Task details:
Begin at the line containing "nothing => Leitkegel (lila) (663 238 708 286)" and reproduce every line through the end of the entries below. Nothing else should appear.

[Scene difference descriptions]
== Segment start ==

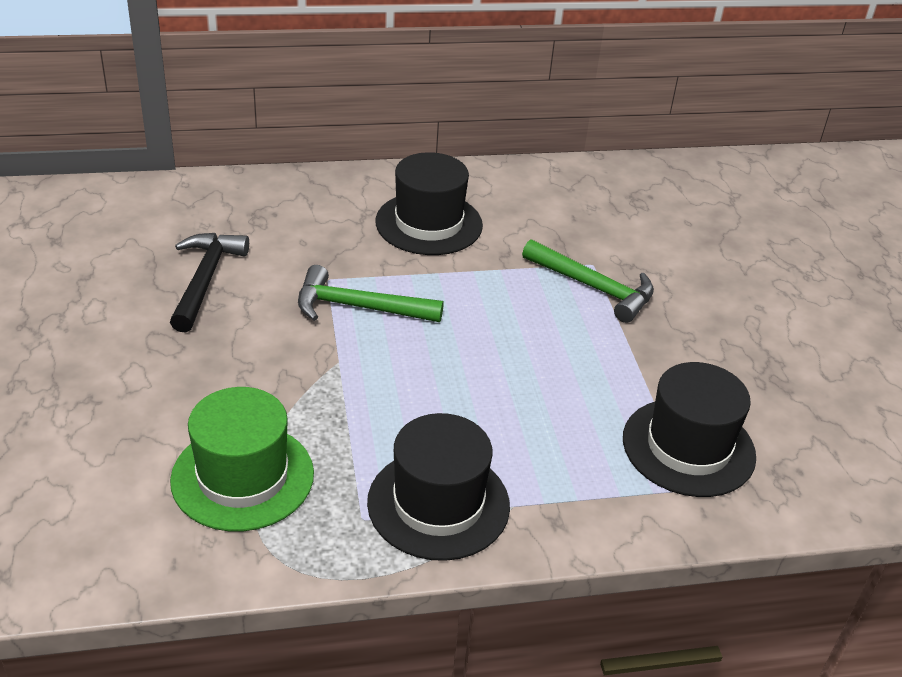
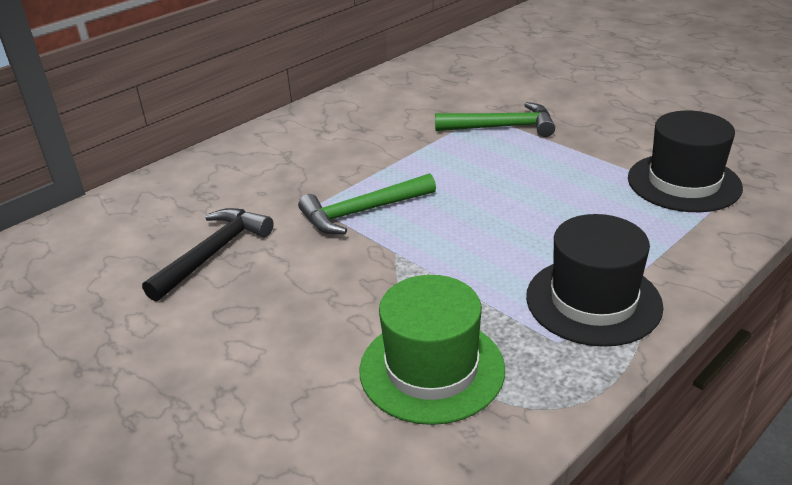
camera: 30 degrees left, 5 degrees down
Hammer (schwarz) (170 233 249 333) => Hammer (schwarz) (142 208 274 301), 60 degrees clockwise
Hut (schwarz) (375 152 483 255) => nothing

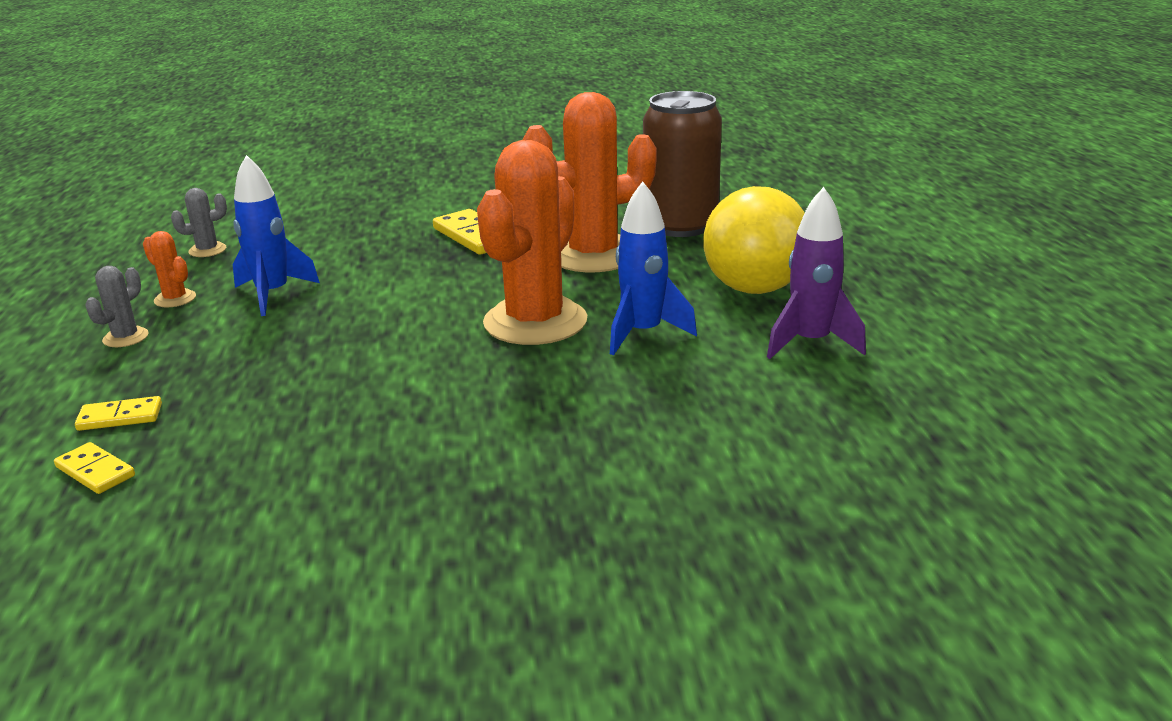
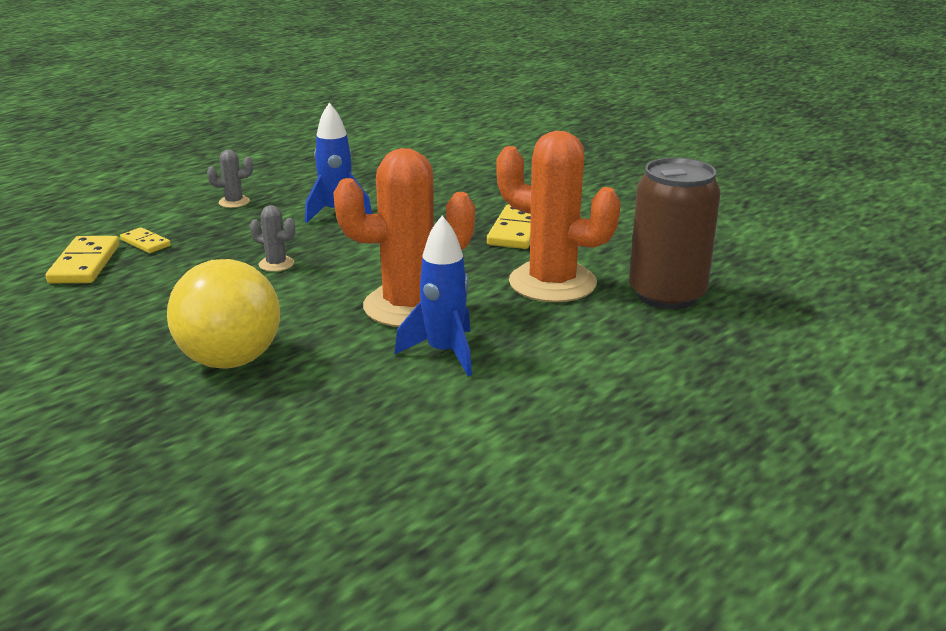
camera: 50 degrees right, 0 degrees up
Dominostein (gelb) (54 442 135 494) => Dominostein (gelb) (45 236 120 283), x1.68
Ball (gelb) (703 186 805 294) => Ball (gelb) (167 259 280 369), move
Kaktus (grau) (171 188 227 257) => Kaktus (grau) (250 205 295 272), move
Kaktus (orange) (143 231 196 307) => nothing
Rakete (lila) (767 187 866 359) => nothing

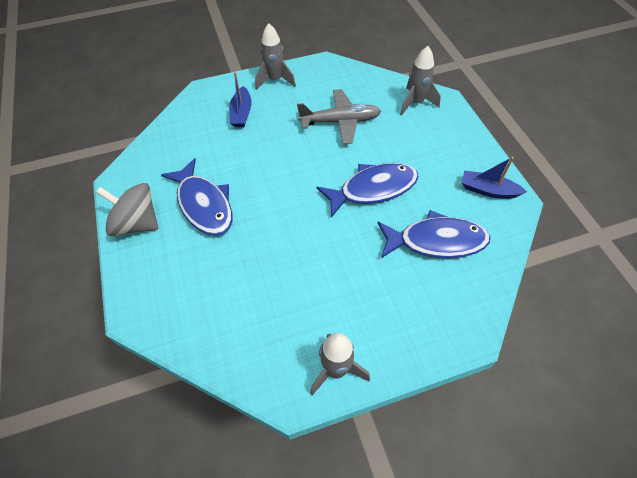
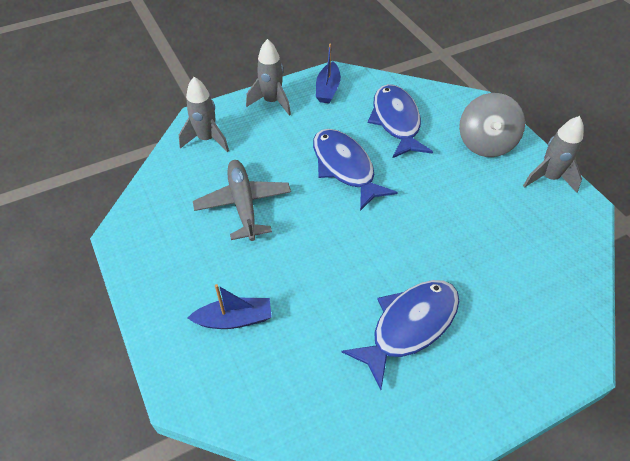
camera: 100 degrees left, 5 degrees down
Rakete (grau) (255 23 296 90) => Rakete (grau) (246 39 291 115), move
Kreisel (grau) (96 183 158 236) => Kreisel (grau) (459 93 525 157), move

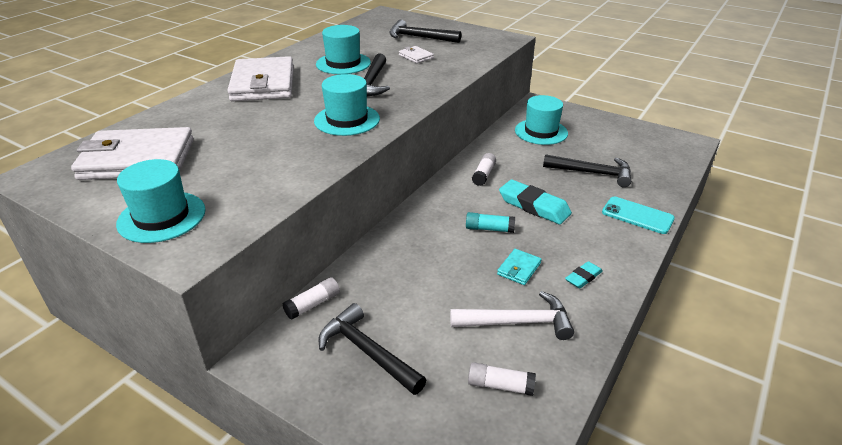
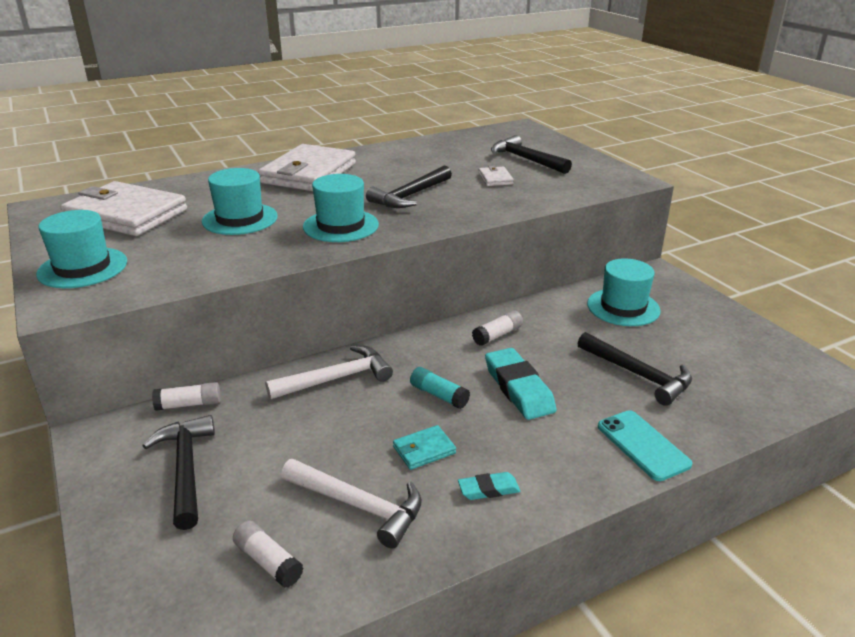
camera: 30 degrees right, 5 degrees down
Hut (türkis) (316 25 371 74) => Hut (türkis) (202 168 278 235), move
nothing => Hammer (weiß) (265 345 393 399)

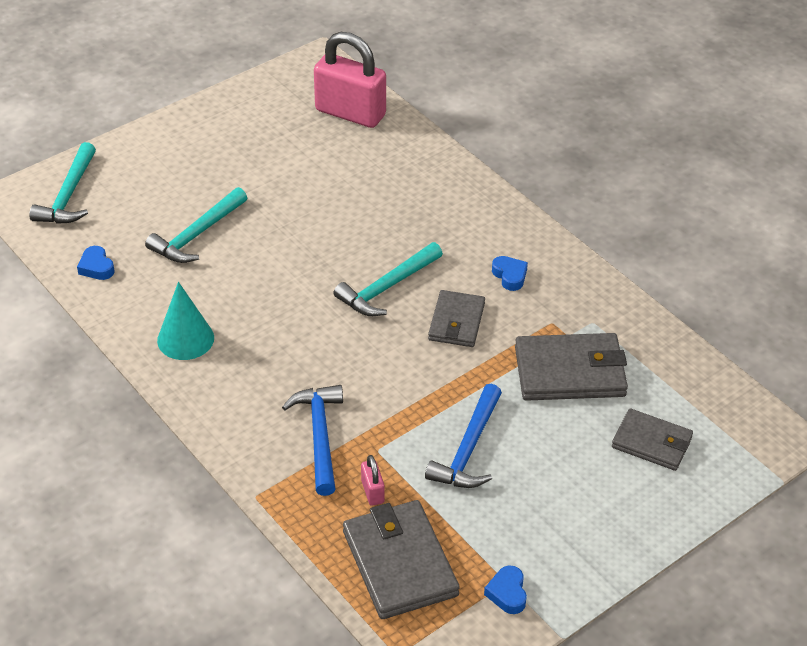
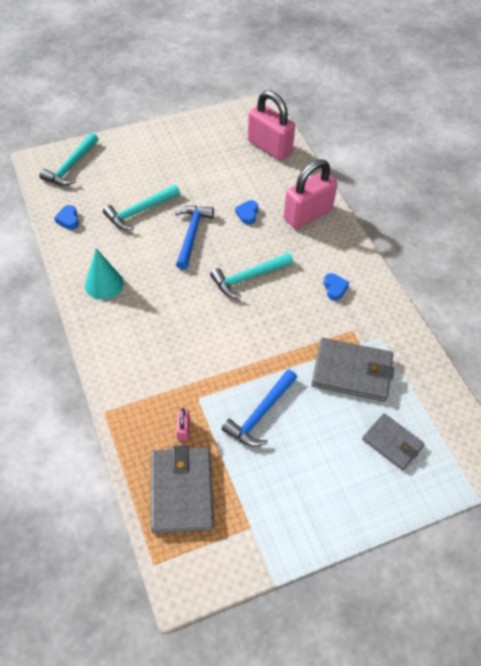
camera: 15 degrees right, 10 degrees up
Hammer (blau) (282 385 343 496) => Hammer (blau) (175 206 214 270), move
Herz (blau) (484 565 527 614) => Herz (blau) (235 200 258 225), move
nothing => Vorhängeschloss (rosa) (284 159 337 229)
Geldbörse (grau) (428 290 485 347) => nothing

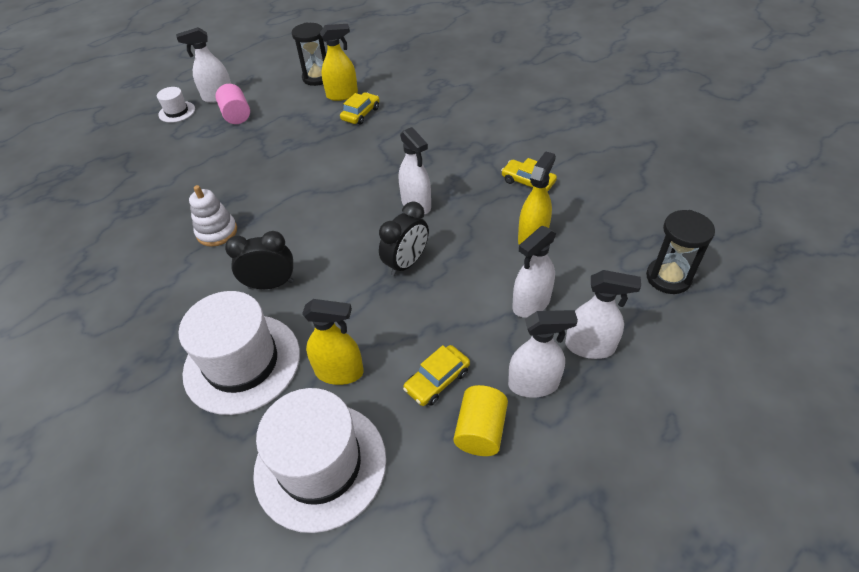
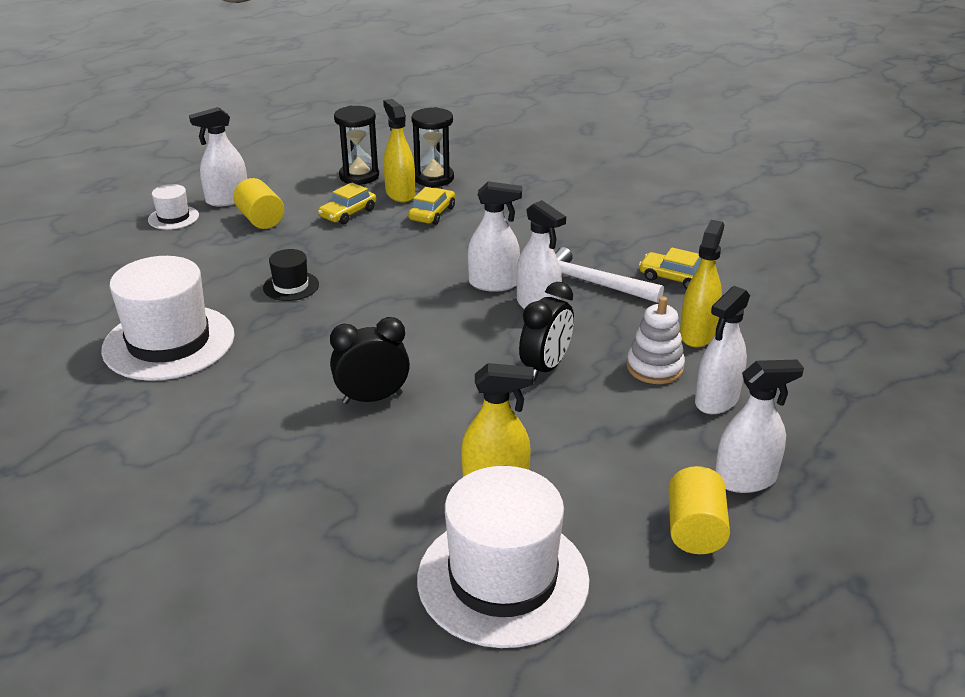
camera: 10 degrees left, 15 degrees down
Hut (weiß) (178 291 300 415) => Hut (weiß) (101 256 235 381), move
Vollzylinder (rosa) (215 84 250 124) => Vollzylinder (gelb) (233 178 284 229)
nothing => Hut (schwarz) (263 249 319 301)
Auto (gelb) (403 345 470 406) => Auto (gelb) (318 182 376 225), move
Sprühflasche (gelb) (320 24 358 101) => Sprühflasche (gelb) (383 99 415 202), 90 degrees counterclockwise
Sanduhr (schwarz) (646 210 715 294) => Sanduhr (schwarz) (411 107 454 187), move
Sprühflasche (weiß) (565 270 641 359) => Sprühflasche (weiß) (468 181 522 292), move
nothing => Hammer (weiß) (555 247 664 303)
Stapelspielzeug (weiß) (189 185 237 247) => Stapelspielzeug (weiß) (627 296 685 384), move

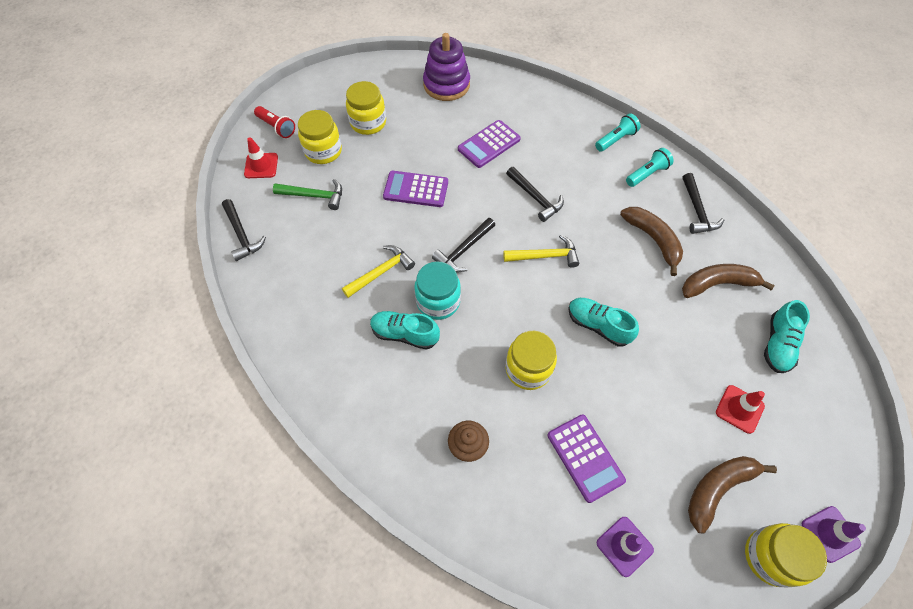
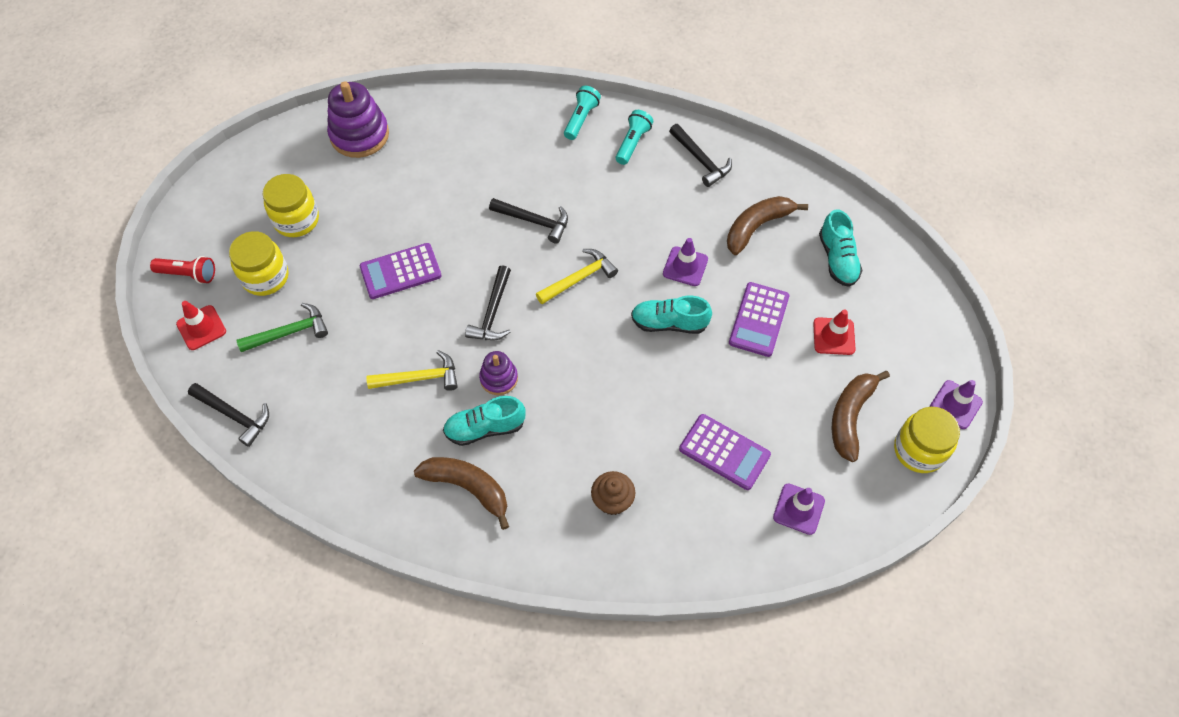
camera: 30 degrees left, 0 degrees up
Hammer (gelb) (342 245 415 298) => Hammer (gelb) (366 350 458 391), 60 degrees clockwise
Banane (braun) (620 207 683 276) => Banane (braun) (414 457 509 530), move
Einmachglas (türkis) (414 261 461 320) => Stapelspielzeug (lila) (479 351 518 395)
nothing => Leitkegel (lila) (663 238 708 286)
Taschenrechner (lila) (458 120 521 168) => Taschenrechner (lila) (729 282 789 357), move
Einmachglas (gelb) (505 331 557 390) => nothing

== Segment end ==

Response to the exercise:
nothing => Leitkegel (lila) (663 238 708 286)
Taschenrechner (lila) (458 120 521 168) => Taschenrechner (lila) (729 282 789 357), move
Einmachglas (gelb) (505 331 557 390) => nothing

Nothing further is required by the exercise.